## TASK BRIEF:
Look through the data below and return each line where "arrow" appears.

## GIVEN INFORMATION:
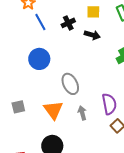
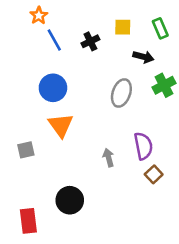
black arrow: (92, 35) -> (143, 57), moved
gray ellipse: (70, 84) -> (121, 93), moved, turned 45
orange triangle: (53, 110) -> (61, 125), moved

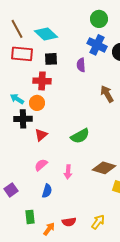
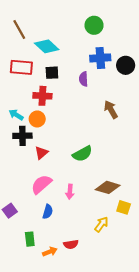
green circle: (99, 19) -> (94, 25), moved
brown line: (17, 29) -> (19, 29), moved
blue cross: (97, 45) -> (100, 58), turned -30
pink semicircle: (41, 165) -> (41, 184), size x1.5
yellow arrow: (98, 222) -> (101, 224), moved
orange arrow: (49, 229) -> (50, 252), turned 32

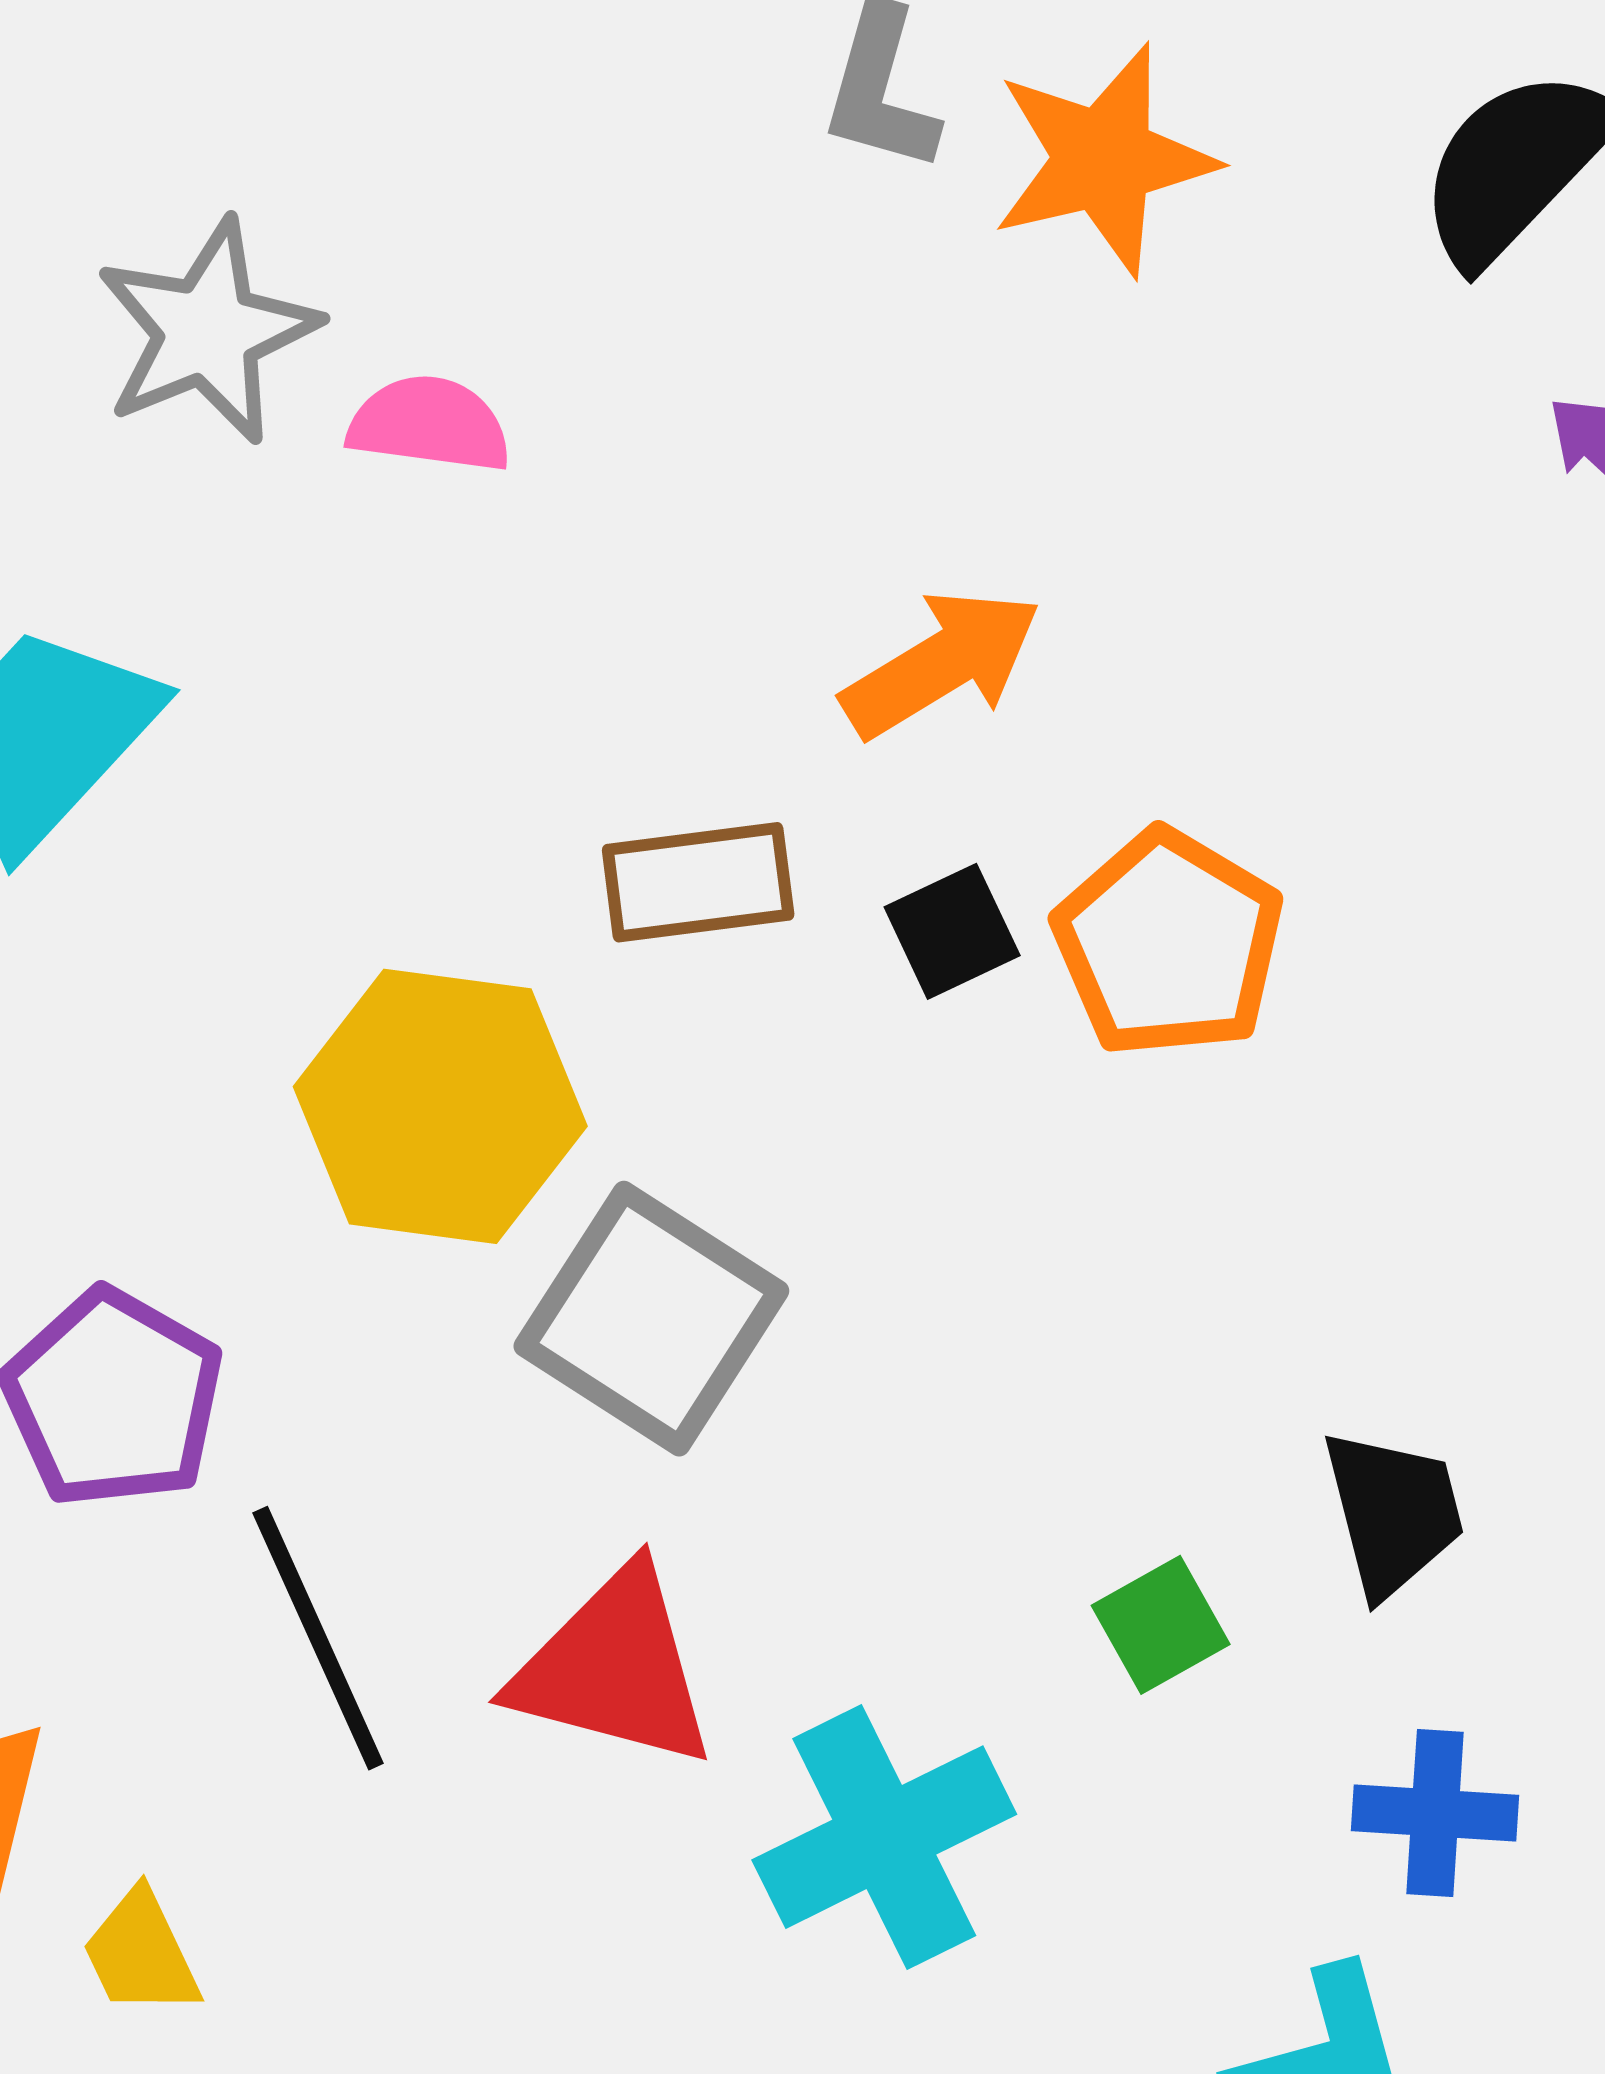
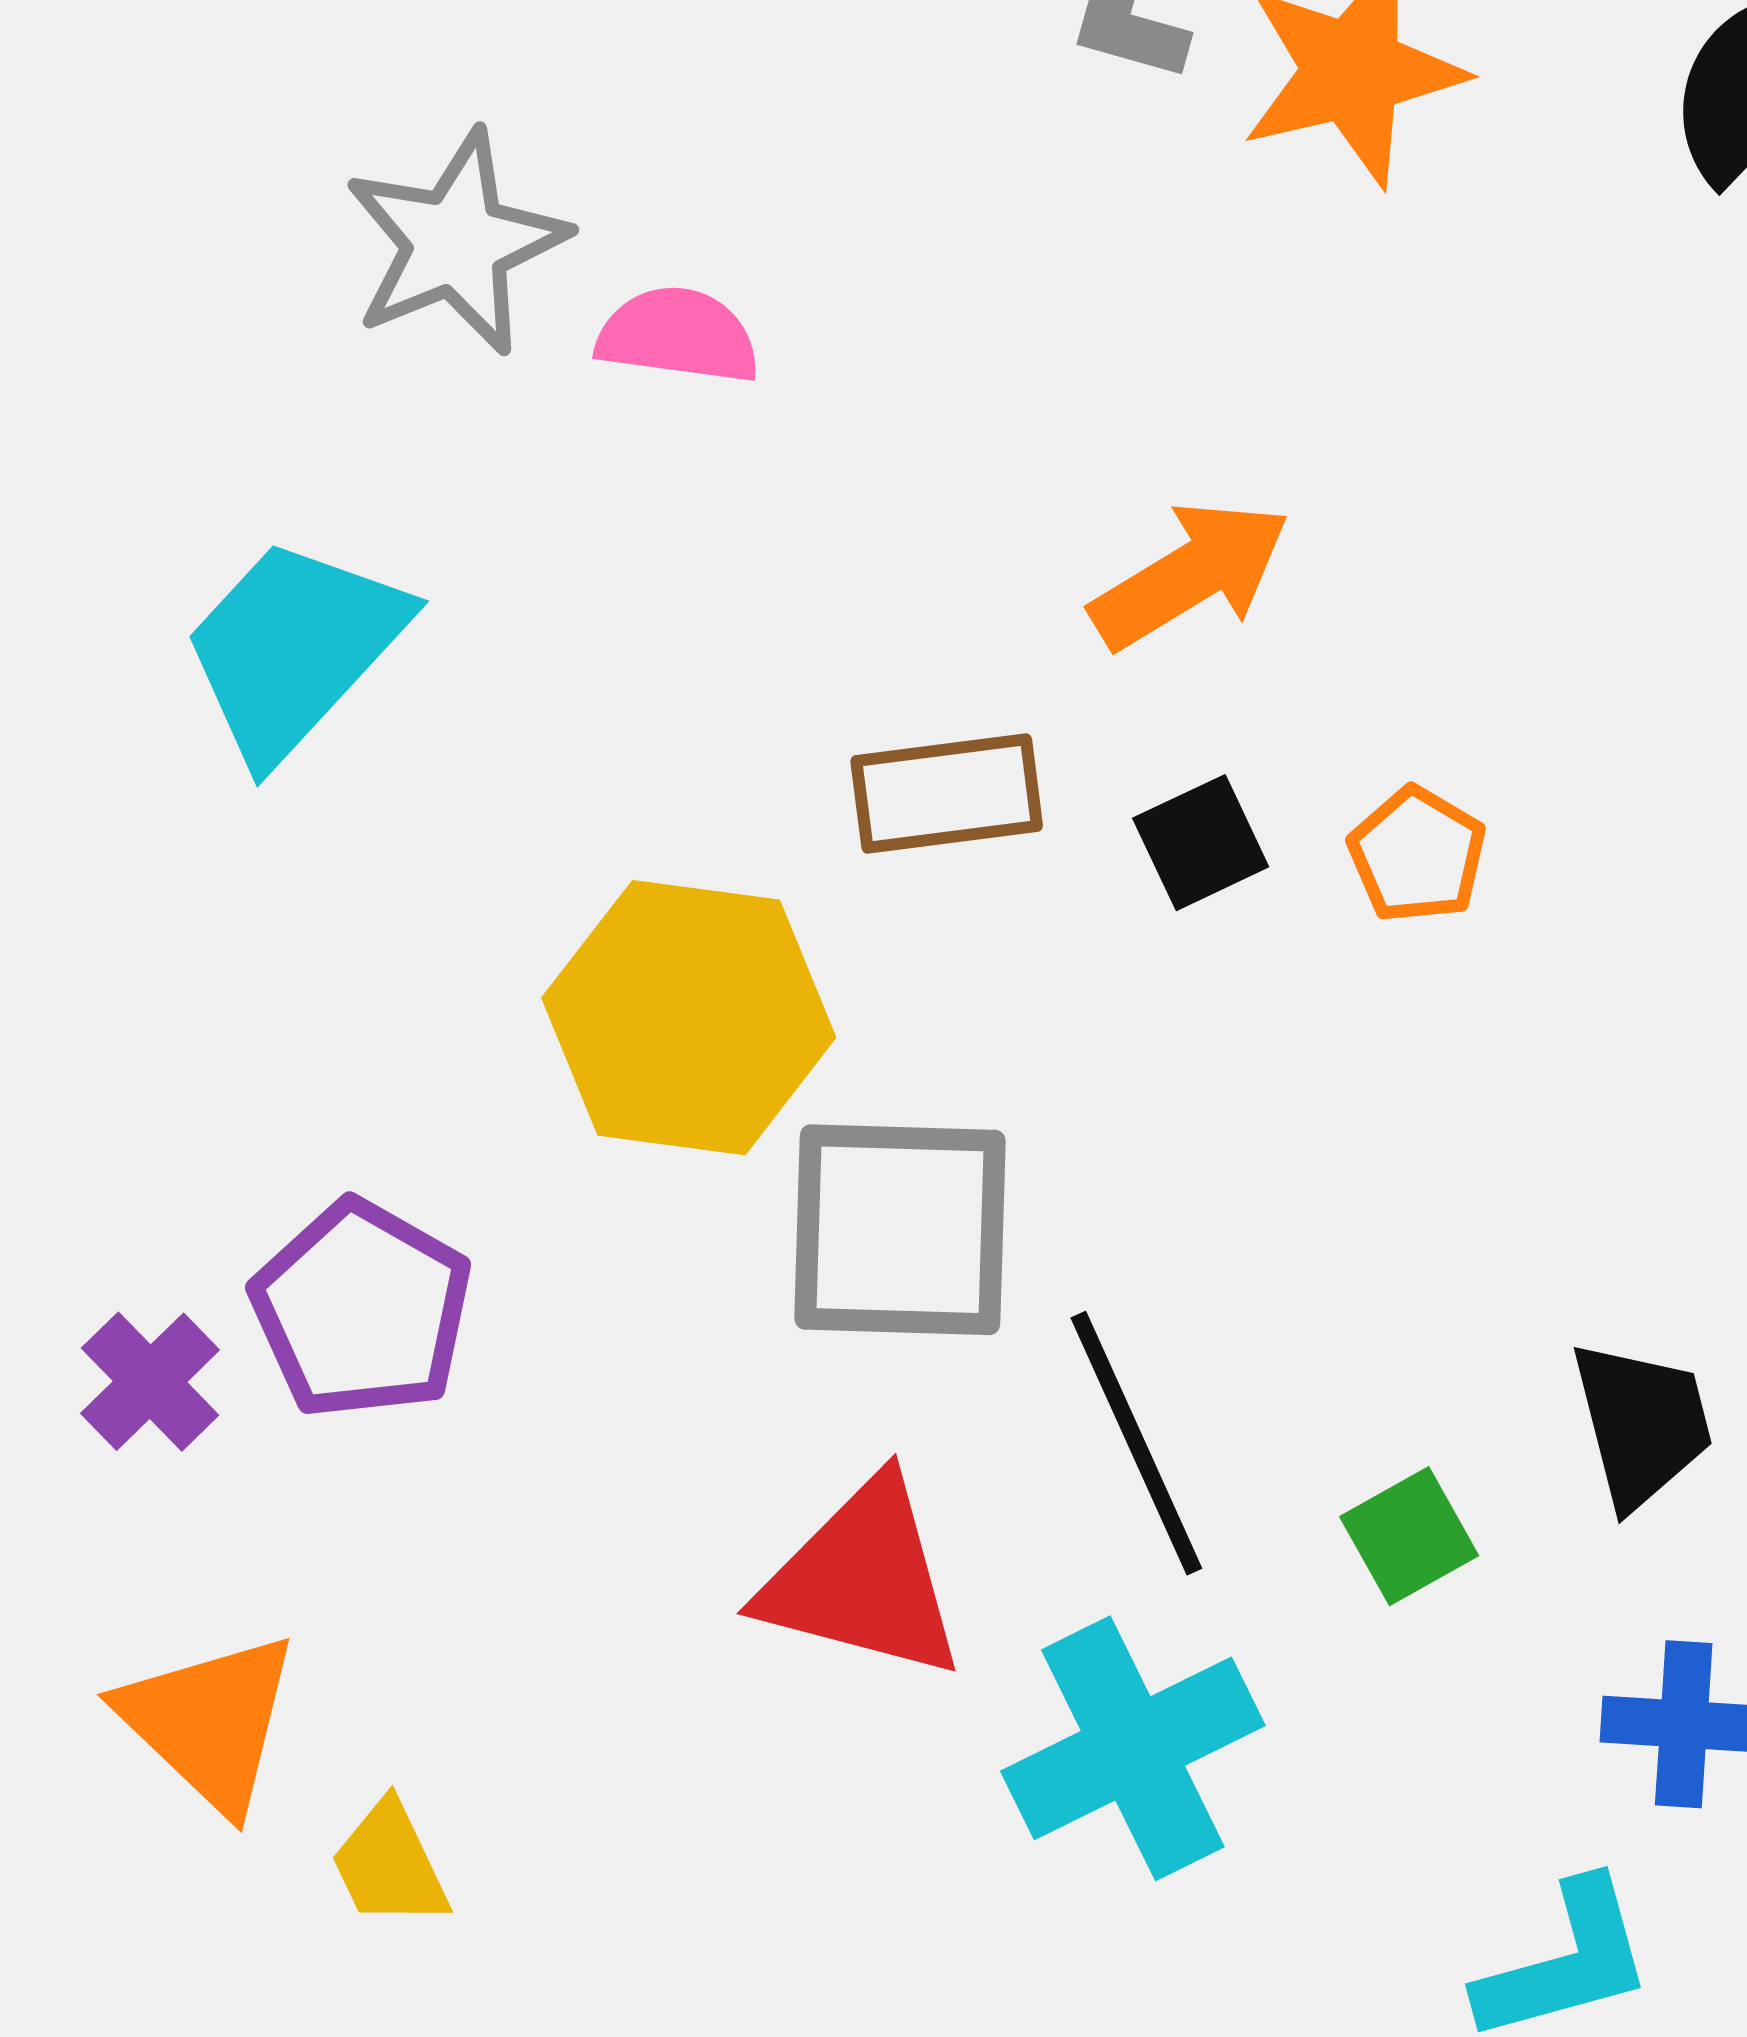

## TASK OUTPUT:
black arrow: (92, 35) -> (143, 57), moved
yellow arrow: (98, 222) -> (101, 224), moved
orange arrow: (49, 229) -> (50, 252), turned 32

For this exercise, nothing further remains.